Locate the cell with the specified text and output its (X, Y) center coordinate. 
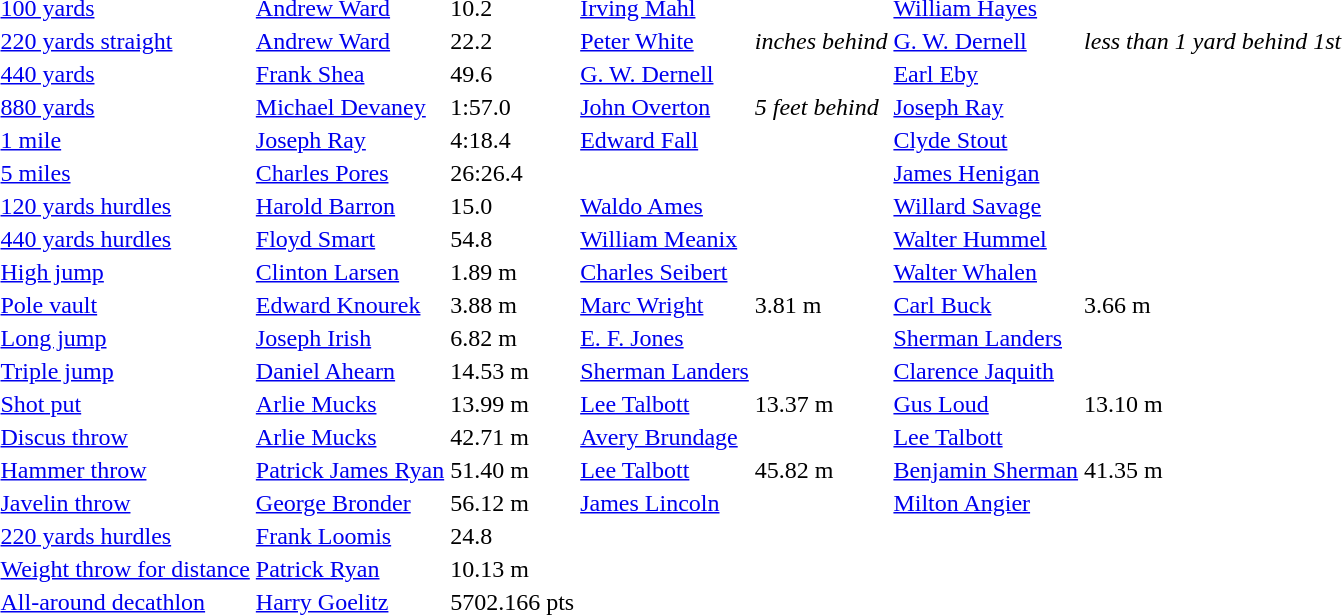
4:18.4 (512, 140)
24.8 (512, 536)
Michael Devaney (350, 107)
Frank Shea (350, 74)
Avery Brundage (665, 437)
26:26.4 (512, 173)
Carl Buck (986, 305)
42.71 m (512, 437)
3.88 m (512, 305)
49.6 (512, 74)
Andrew Ward (350, 41)
10.13 m (512, 569)
Clarence Jaquith (986, 371)
George Bronder (350, 503)
56.12 m (512, 503)
Earl Eby (986, 74)
Patrick Ryan (350, 569)
13.37 m (821, 404)
Harold Barron (350, 206)
Benjamin Sherman (986, 470)
James Henigan (986, 173)
54.8 (512, 239)
Joseph Irish (350, 338)
Waldo Ames (665, 206)
1.89 m (512, 272)
51.40 m (512, 470)
Charles Pores (350, 173)
Daniel Ahearn (350, 371)
John Overton (665, 107)
14.53 m (512, 371)
Milton Angier (986, 503)
Edward Fall (665, 140)
22.2 (512, 41)
Walter Hummel (986, 239)
James Lincoln (665, 503)
5 feet behind (821, 107)
13.99 m (512, 404)
Clinton Larsen (350, 272)
1:57.0 (512, 107)
Clyde Stout (986, 140)
Walter Whalen (986, 272)
E. F. Jones (665, 338)
6.82 m (512, 338)
15.0 (512, 206)
Frank Loomis (350, 536)
Gus Loud (986, 404)
Peter White (665, 41)
William Meanix (665, 239)
Marc Wright (665, 305)
Patrick James Ryan (350, 470)
3.81 m (821, 305)
Floyd Smart (350, 239)
45.82 m (821, 470)
Edward Knourek (350, 305)
Charles Seibert (665, 272)
inches behind (821, 41)
Willard Savage (986, 206)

● ● ●

• GOAL:
Copy out the stretch of the listing from the line containing "4:18.4 (512, 140)" through the line containing "Charles Pores (350, 173)", reproducing each line verbatim.

• ANSWER BELOW:
4:18.4 (512, 140)
24.8 (512, 536)
Michael Devaney (350, 107)
Frank Shea (350, 74)
Avery Brundage (665, 437)
26:26.4 (512, 173)
Carl Buck (986, 305)
42.71 m (512, 437)
3.88 m (512, 305)
49.6 (512, 74)
Andrew Ward (350, 41)
10.13 m (512, 569)
Clarence Jaquith (986, 371)
George Bronder (350, 503)
56.12 m (512, 503)
Earl Eby (986, 74)
Patrick Ryan (350, 569)
13.37 m (821, 404)
Harold Barron (350, 206)
Benjamin Sherman (986, 470)
James Henigan (986, 173)
54.8 (512, 239)
Joseph Irish (350, 338)
Waldo Ames (665, 206)
1.89 m (512, 272)
51.40 m (512, 470)
Charles Pores (350, 173)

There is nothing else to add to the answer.